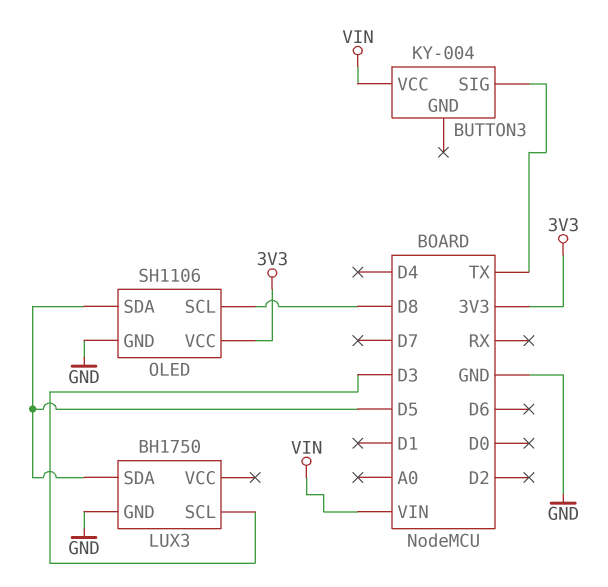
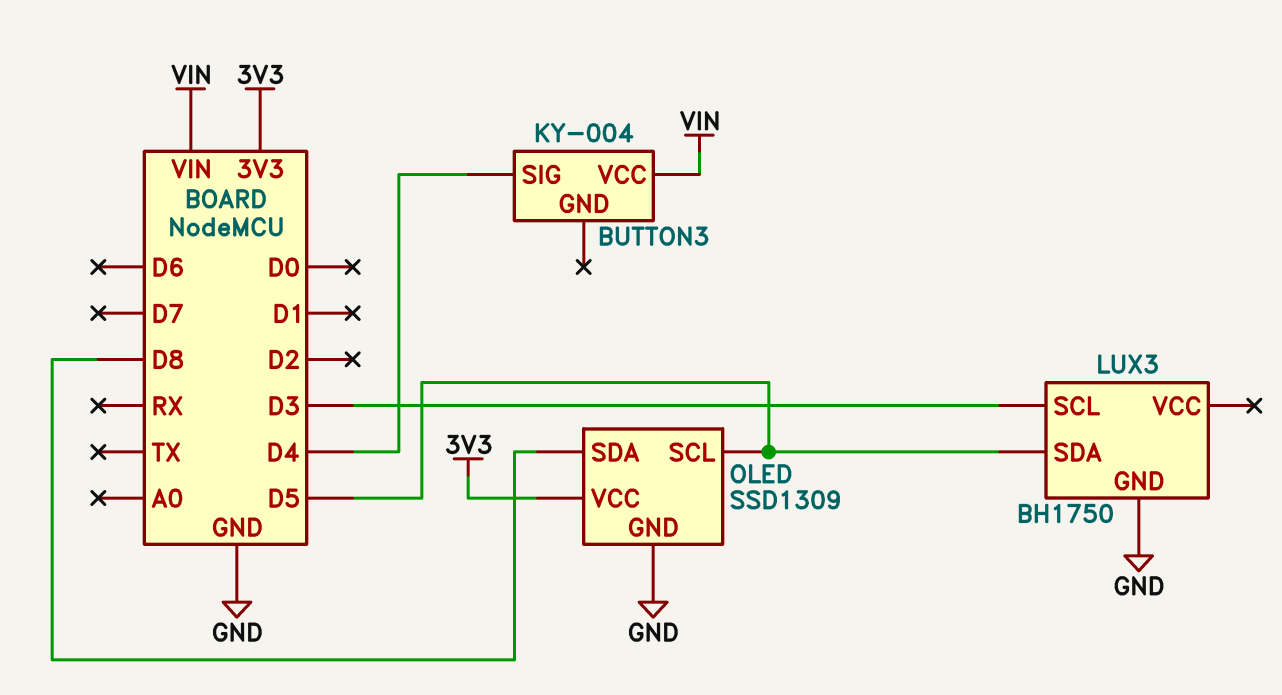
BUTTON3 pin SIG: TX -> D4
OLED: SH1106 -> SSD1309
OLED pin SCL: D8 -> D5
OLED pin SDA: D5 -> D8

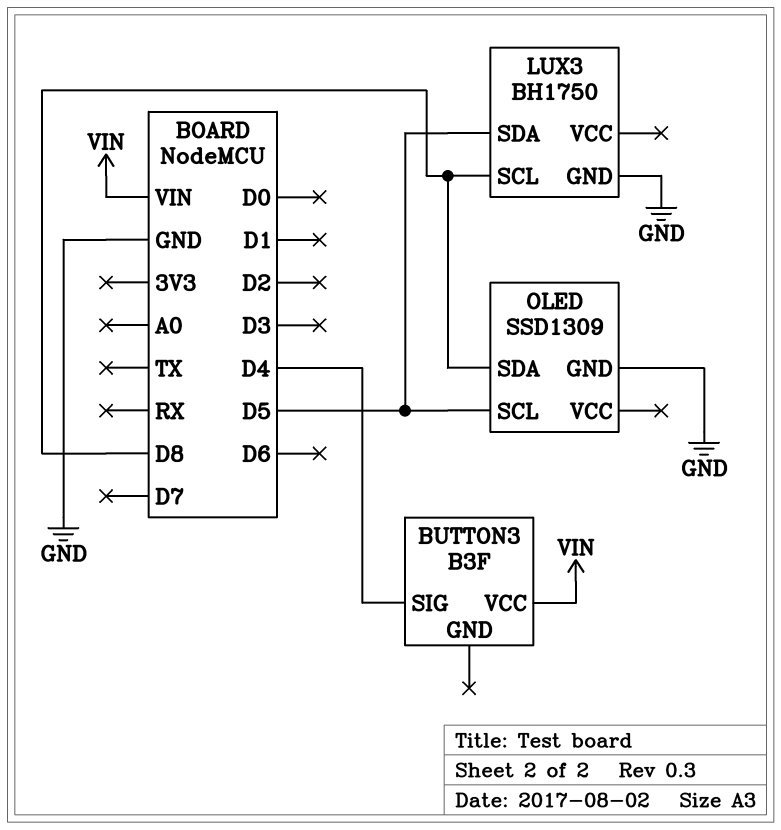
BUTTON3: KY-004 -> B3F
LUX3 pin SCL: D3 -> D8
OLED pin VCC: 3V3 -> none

* * *

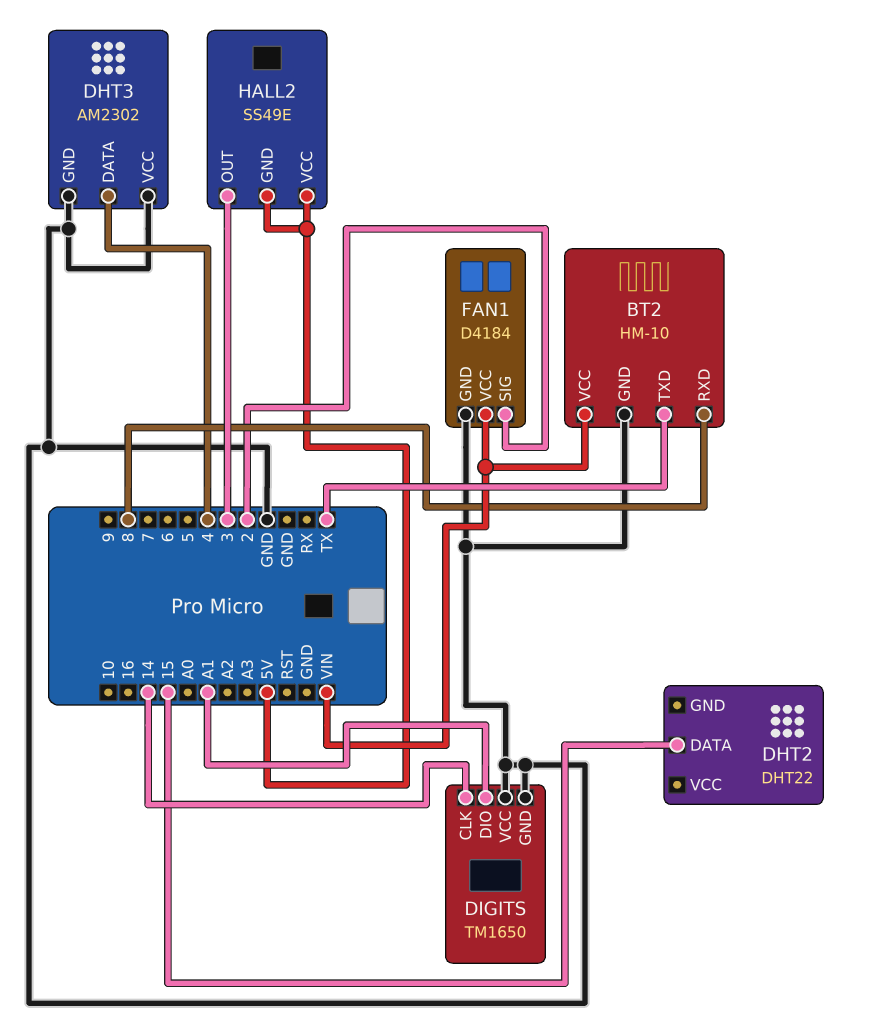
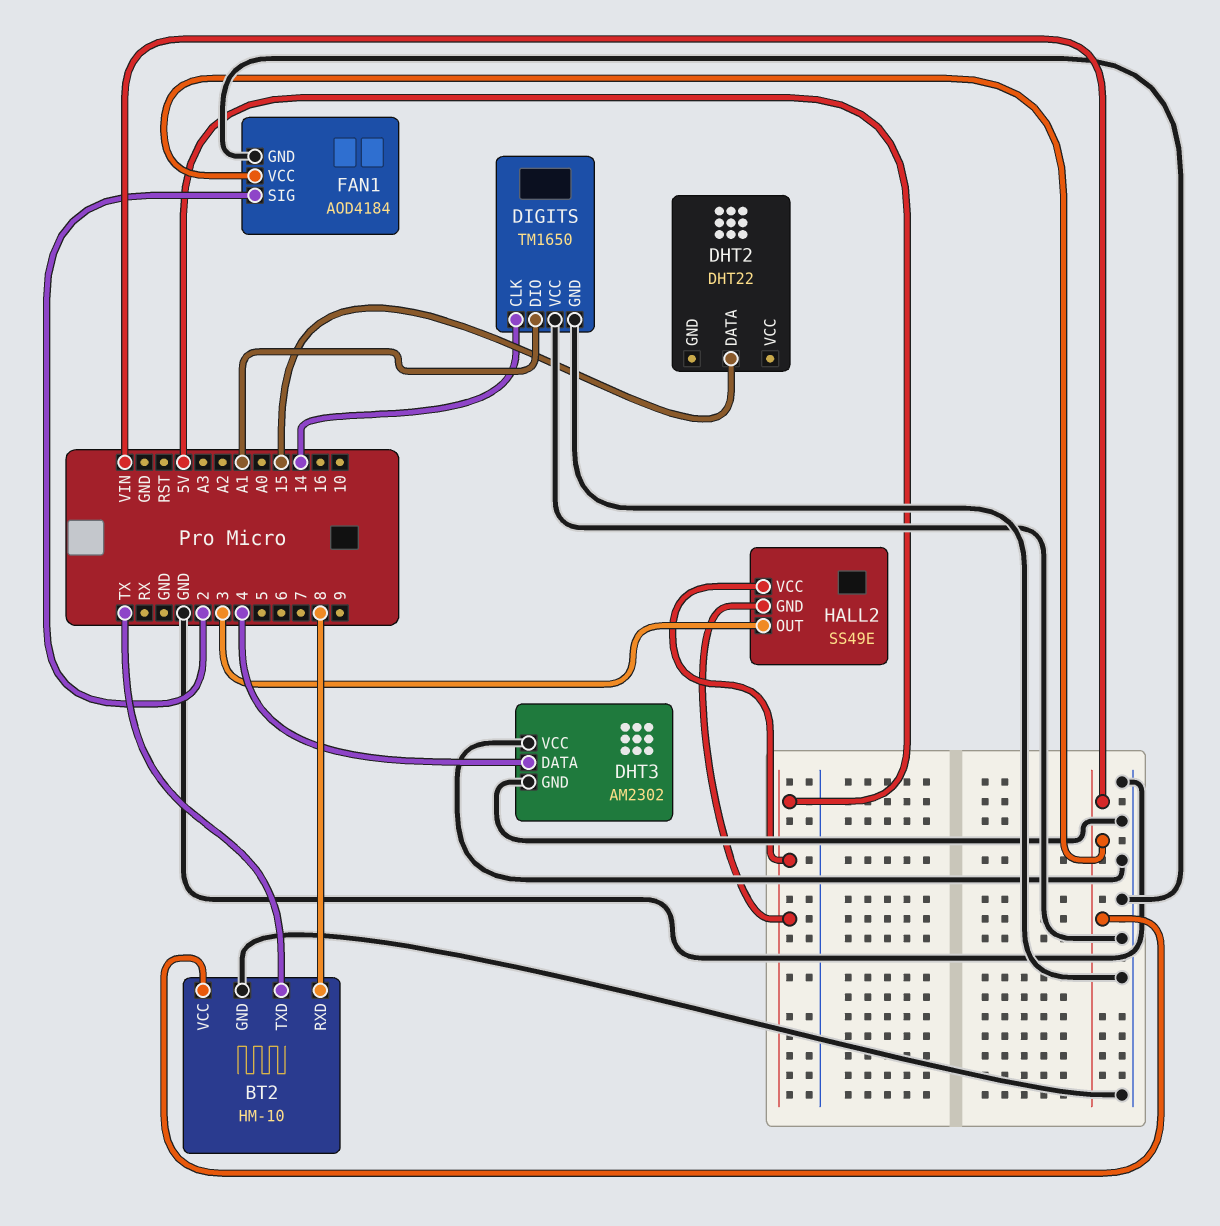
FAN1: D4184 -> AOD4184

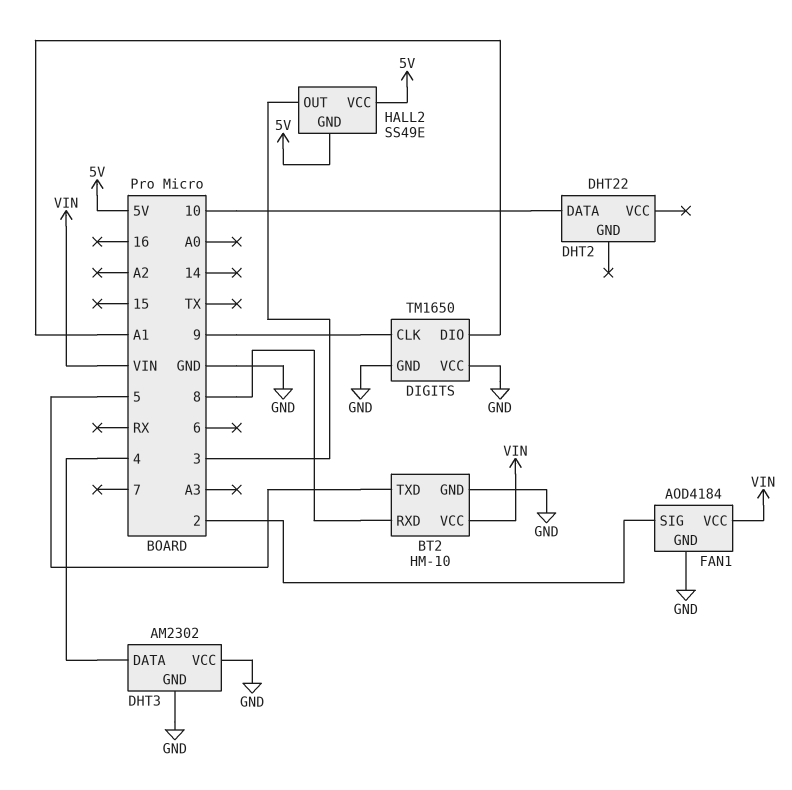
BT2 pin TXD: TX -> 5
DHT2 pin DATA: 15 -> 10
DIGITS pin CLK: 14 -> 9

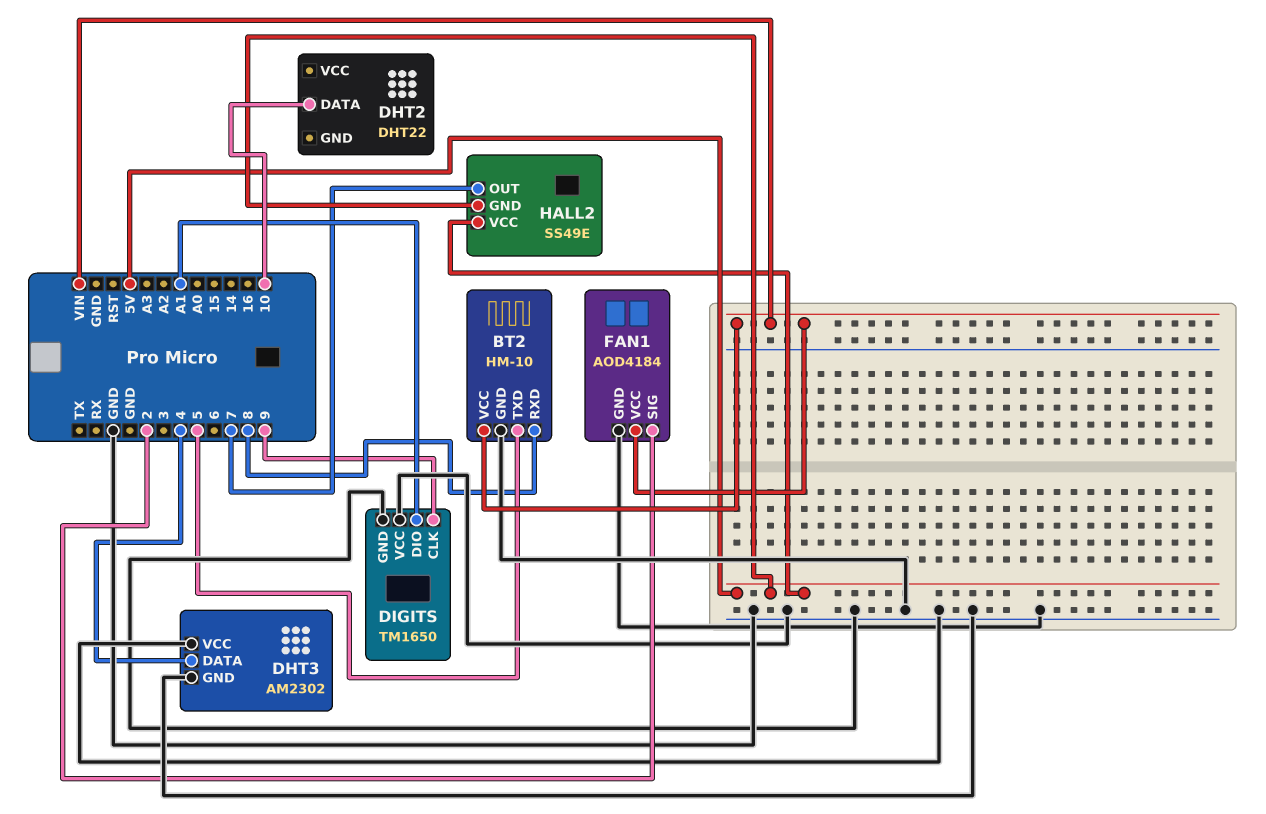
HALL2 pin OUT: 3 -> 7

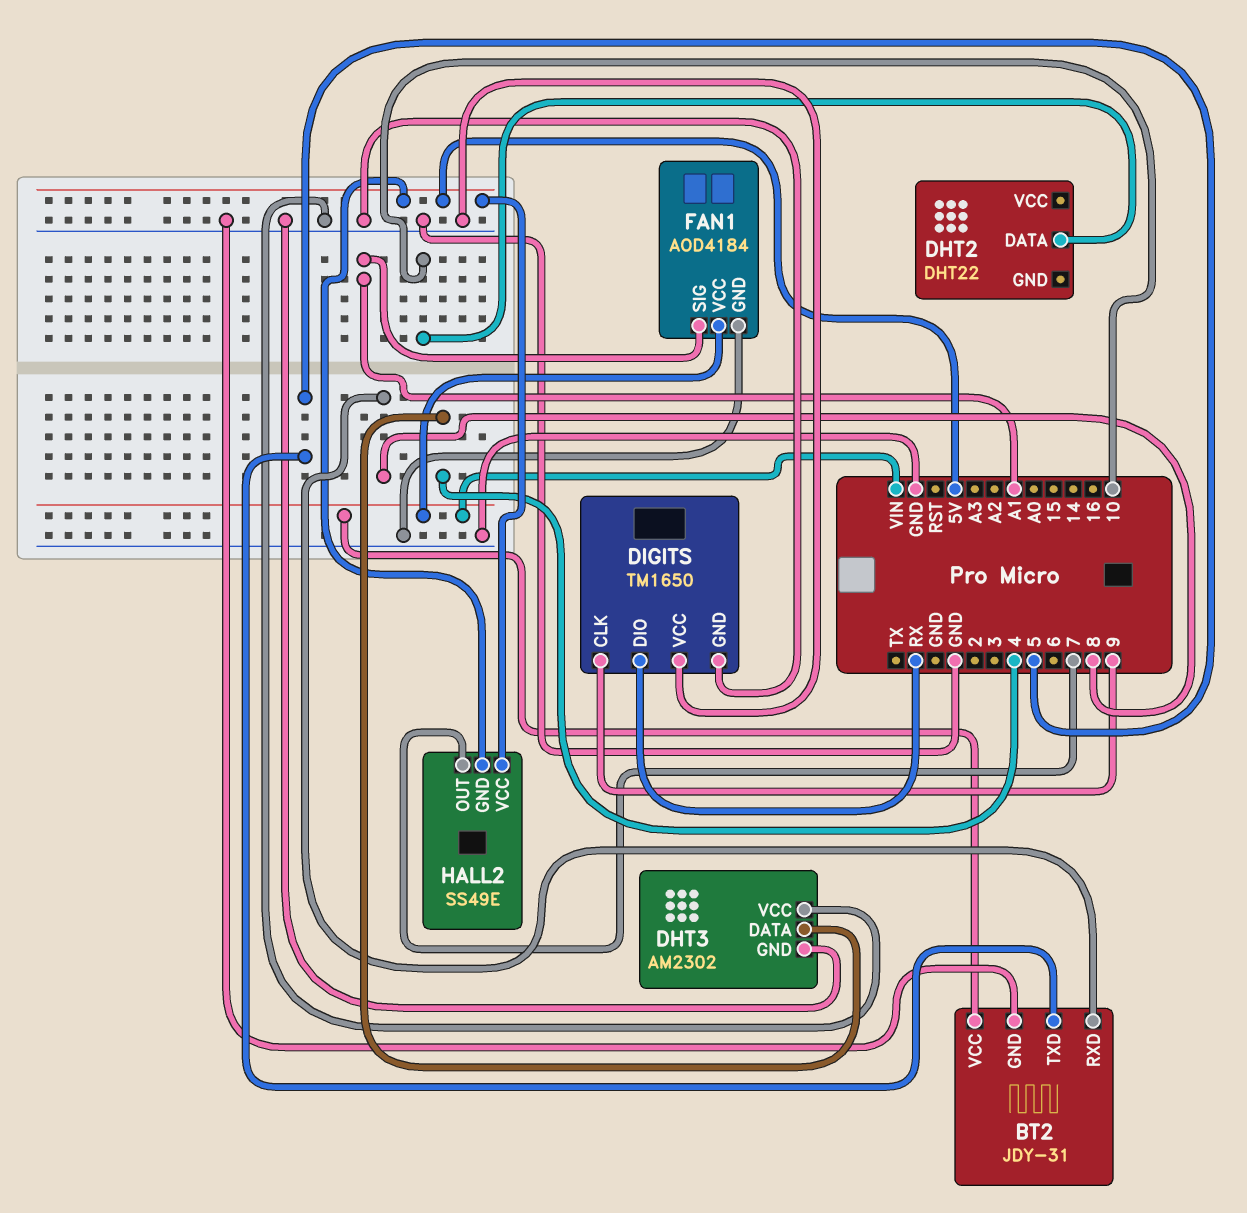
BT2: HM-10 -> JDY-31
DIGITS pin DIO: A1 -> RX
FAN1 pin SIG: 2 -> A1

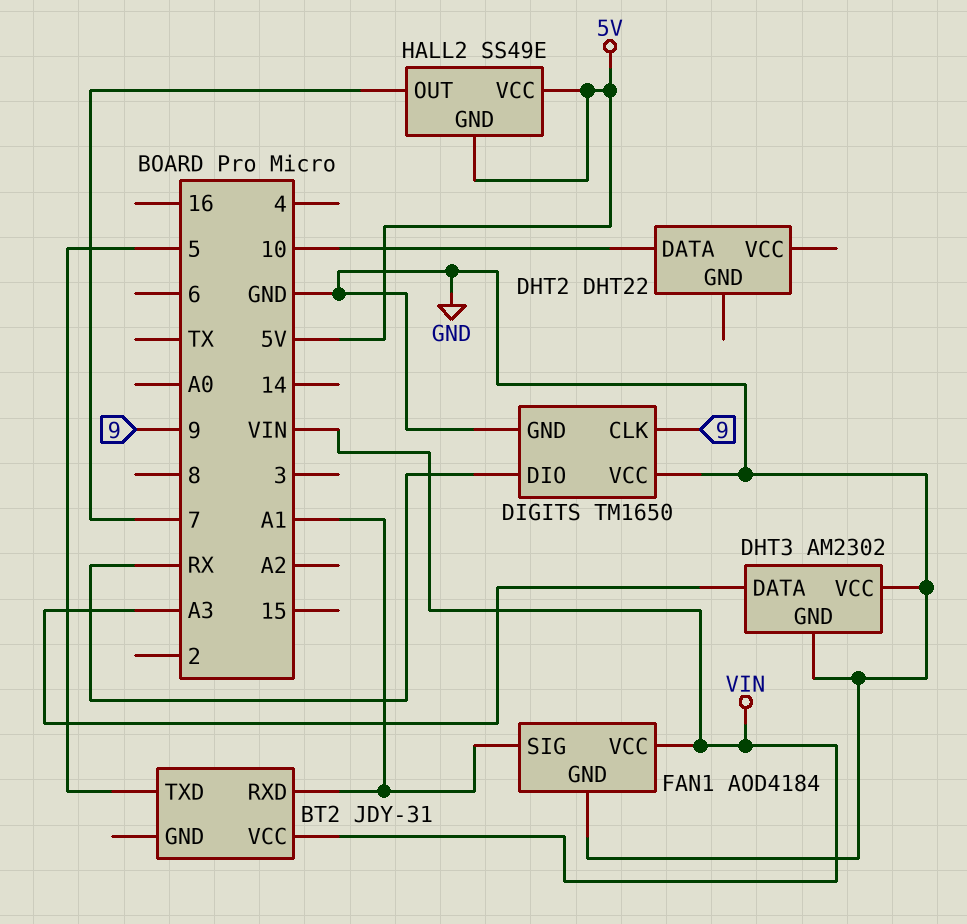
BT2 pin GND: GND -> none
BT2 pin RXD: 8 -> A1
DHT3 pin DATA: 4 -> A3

• The problem: Copy the lines above exactly, starting at the one with "OLED pin SDA: D5 -> D8" and ending at the one with "OLED pin VCC: 3V3 -> none", both included. Leave out any pictures and add nothing else.

• Exercise response:
OLED pin SDA: D5 -> D8

BUTTON3: KY-004 -> B3F
LUX3 pin SCL: D3 -> D8
OLED pin VCC: 3V3 -> none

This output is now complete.